With pictures left out, only the lines from the one containing "red arrow: (227, 91) -> (231, 76), moved" through the end of the records should be reproduced exactly, please.

### Input data
=== Section Start ===
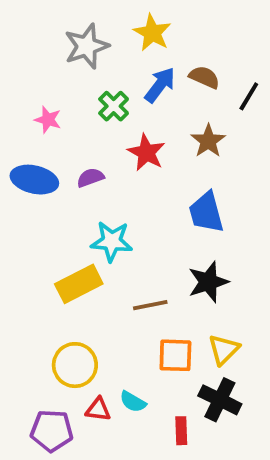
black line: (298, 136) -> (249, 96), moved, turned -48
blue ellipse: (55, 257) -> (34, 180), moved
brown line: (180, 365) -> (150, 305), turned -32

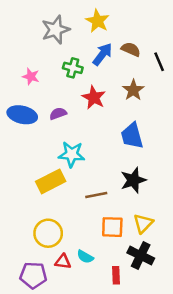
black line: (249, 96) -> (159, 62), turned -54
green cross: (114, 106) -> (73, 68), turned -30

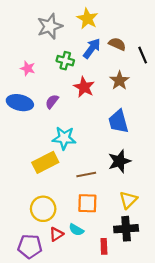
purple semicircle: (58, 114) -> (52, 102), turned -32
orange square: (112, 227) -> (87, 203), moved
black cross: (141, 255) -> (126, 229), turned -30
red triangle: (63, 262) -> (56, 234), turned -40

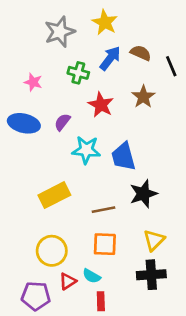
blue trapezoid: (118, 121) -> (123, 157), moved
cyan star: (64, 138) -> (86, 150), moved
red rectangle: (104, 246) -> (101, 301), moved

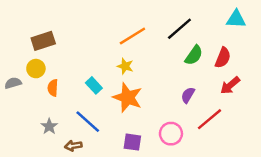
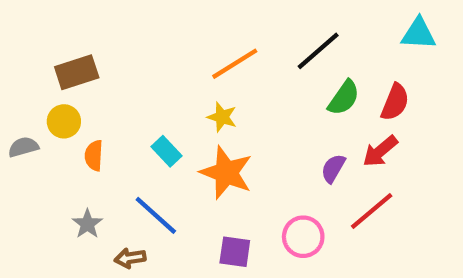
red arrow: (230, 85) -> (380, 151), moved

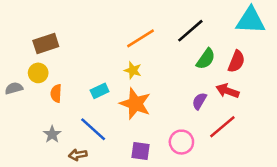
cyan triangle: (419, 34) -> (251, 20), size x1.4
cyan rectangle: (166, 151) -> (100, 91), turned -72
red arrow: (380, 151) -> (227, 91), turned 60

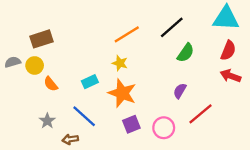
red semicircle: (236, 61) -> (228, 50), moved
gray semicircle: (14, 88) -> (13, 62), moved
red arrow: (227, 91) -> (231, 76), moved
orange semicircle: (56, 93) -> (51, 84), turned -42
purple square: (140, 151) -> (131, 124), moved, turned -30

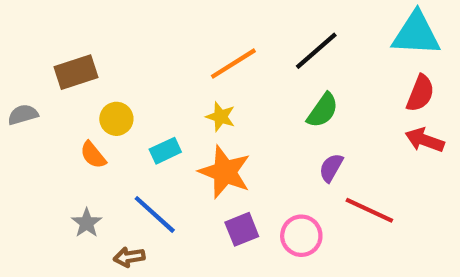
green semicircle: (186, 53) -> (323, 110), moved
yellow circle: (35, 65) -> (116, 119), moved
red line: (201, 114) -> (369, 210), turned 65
=== Section End ===
### Written response
red arrow: (227, 91) -> (231, 76), moved
orange semicircle: (56, 93) -> (51, 84), turned -42
purple square: (140, 151) -> (131, 124), moved, turned -30

green semicircle: (186, 53) -> (323, 110), moved
yellow circle: (35, 65) -> (116, 119), moved
red line: (201, 114) -> (369, 210), turned 65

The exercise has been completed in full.